• [EXERCISE INPUT]:

--- START ---

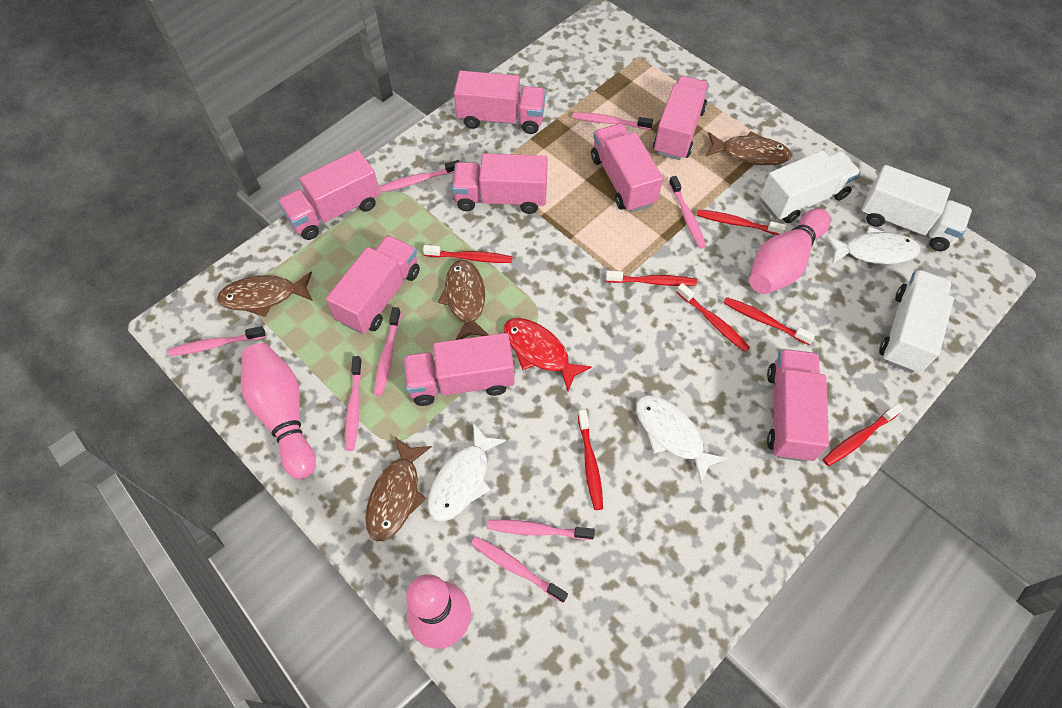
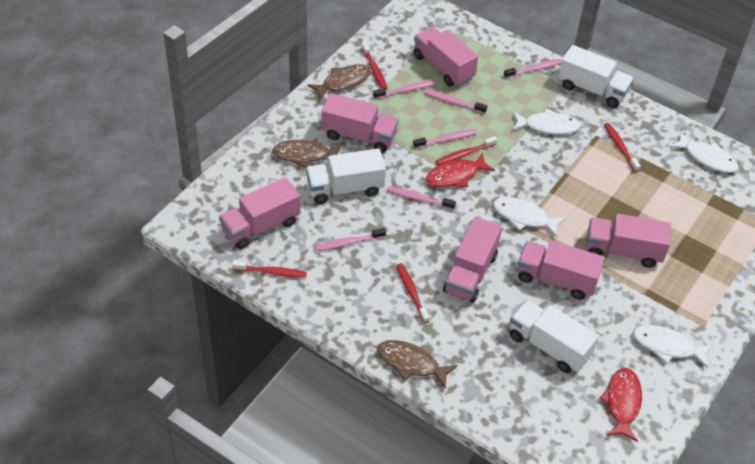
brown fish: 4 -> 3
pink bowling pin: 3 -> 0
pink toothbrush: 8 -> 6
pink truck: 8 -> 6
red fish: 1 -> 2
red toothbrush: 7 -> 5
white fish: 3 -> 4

--- END ---
--- START ---

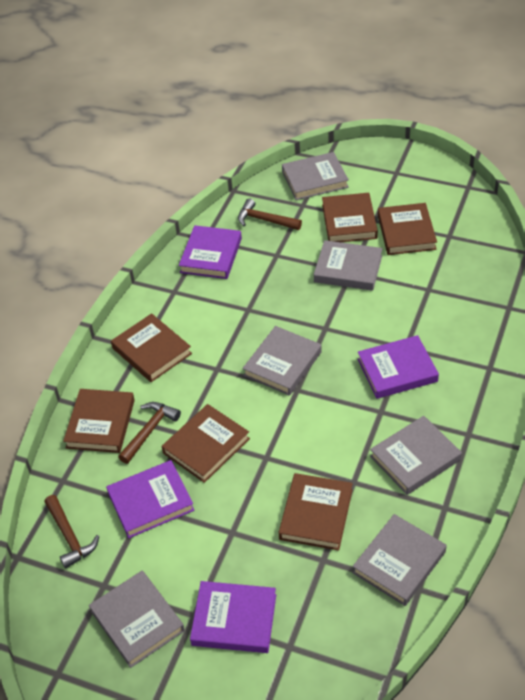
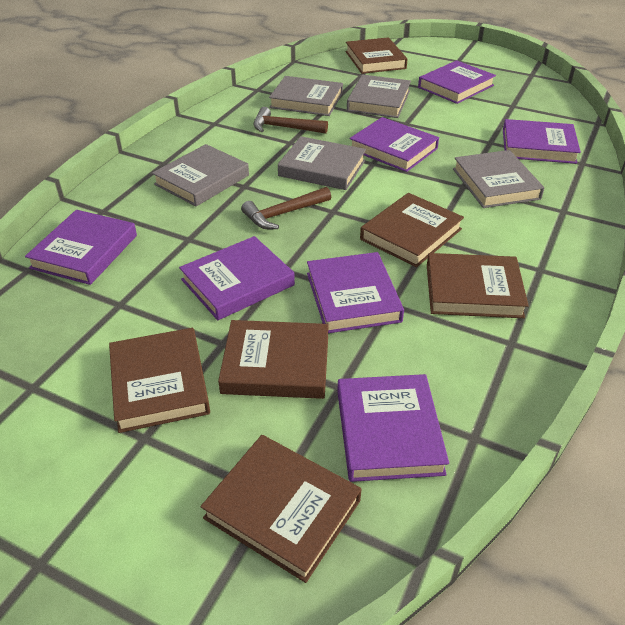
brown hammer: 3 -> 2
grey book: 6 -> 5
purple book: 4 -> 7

--- END ---
--- START ---

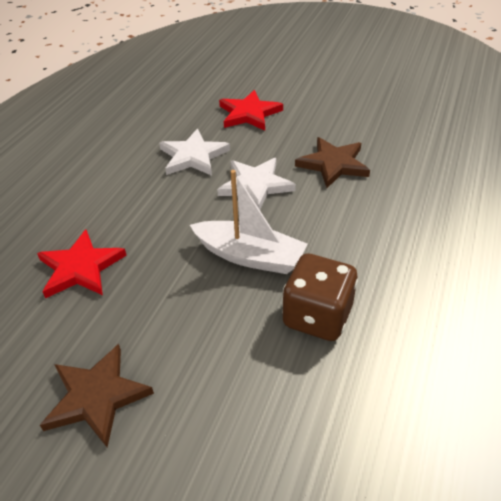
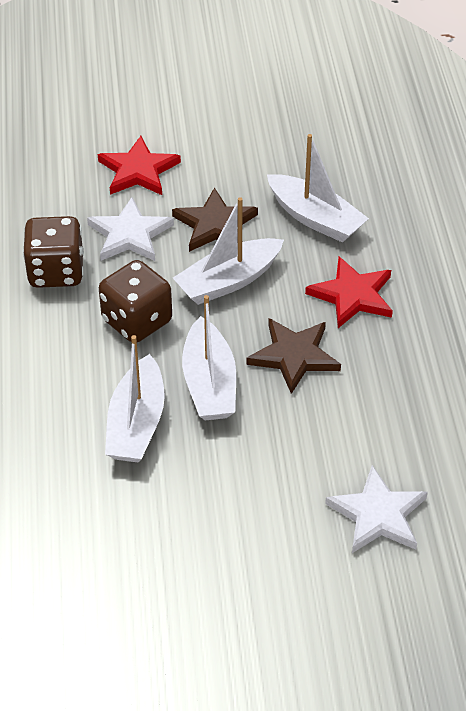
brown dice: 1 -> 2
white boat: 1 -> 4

--- END ---

• [WHAT YOU HAVE TO DO]: Only one stretch of the entries above is wanted: the lines from the one containing "brown fish: 4 -> 3" through the one containing "white fish: 3 -> 4". Please reproduce it exactly.

• [SOLVED EXERCISE]:
brown fish: 4 -> 3
pink bowling pin: 3 -> 0
pink toothbrush: 8 -> 6
pink truck: 8 -> 6
red fish: 1 -> 2
red toothbrush: 7 -> 5
white fish: 3 -> 4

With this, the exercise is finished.